* TASK MATERIAL
—————
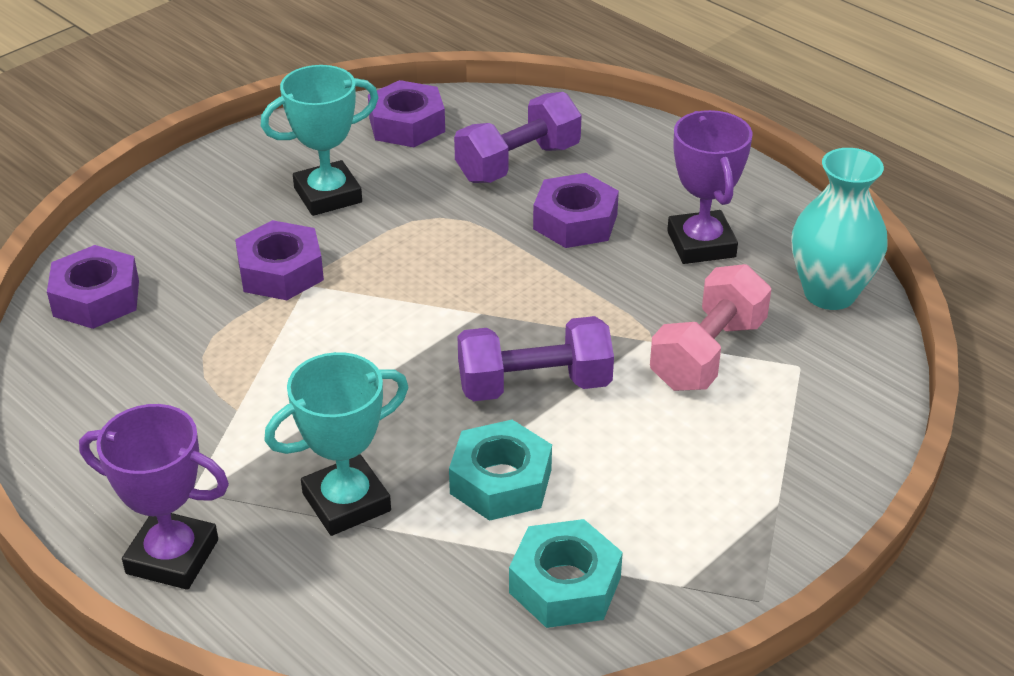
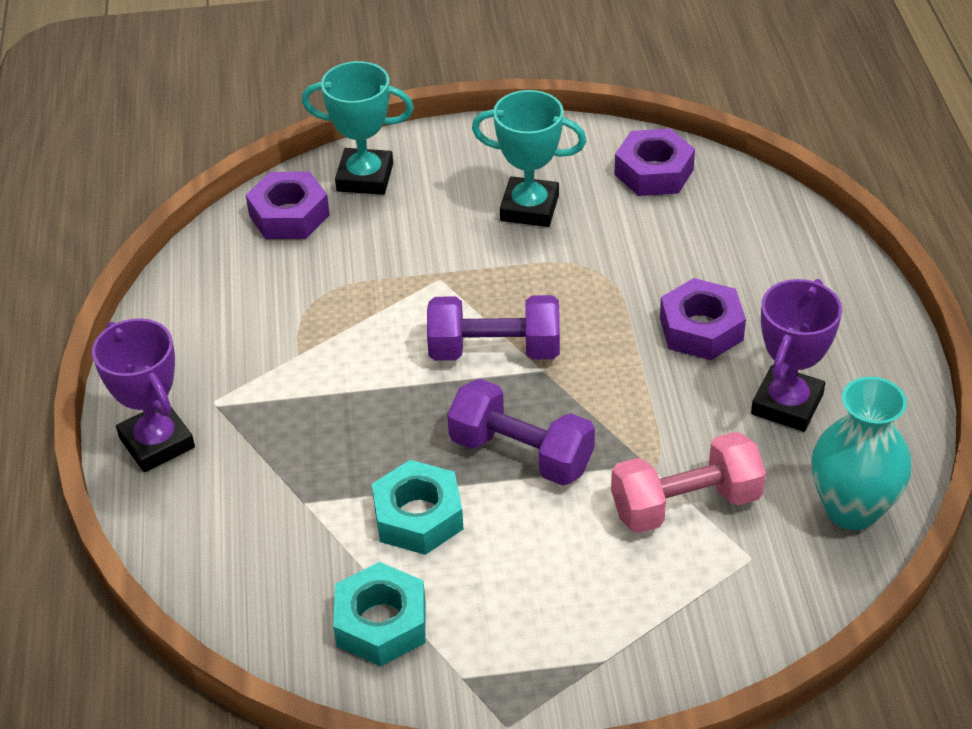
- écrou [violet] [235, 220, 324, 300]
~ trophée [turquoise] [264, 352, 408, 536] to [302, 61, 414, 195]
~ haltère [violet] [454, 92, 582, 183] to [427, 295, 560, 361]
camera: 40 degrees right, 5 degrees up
—————
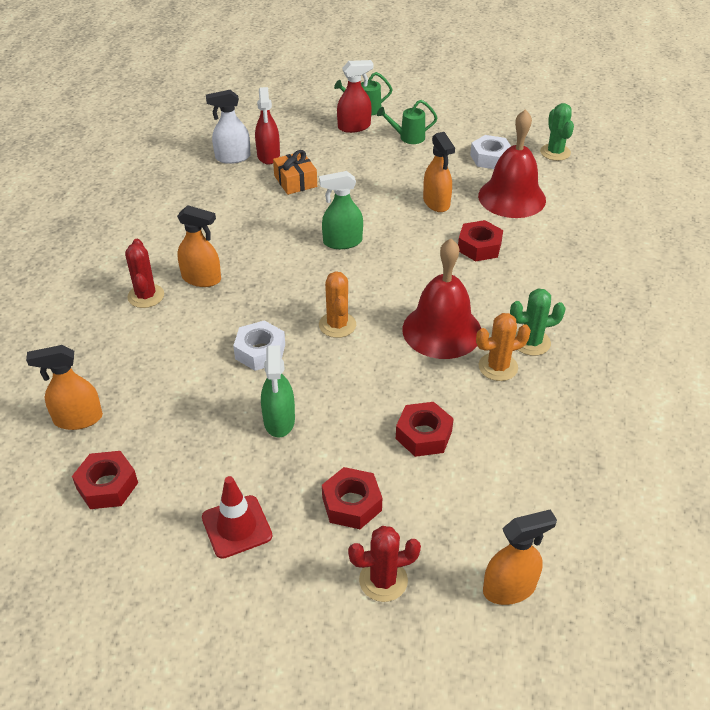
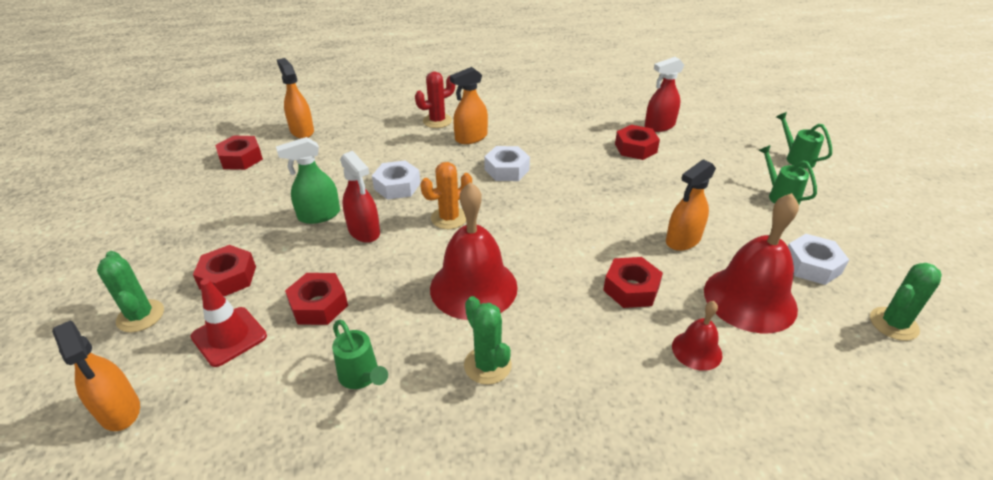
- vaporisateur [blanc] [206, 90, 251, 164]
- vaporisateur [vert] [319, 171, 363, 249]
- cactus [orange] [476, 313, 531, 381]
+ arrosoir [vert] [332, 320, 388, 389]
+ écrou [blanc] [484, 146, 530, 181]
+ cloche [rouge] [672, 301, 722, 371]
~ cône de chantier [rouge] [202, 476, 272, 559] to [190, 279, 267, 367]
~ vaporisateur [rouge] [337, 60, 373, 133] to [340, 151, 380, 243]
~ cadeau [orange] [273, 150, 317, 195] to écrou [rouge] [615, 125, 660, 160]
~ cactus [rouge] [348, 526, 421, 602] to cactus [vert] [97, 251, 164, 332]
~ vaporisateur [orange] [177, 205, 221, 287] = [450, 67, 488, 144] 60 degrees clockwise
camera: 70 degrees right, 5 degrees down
—————
* ACTIVITY
Within the listing above, extract exactly the lines from the line with "- écrou [violet] [235, 220, 324, 300]" to the line with "camera: 40 degrees right, 5 degrees up", the two named lines included, and no others.

* EXERCISE ANSWER
- écrou [violet] [235, 220, 324, 300]
~ trophée [turquoise] [264, 352, 408, 536] to [302, 61, 414, 195]
~ haltère [violet] [454, 92, 582, 183] to [427, 295, 560, 361]
camera: 40 degrees right, 5 degrees up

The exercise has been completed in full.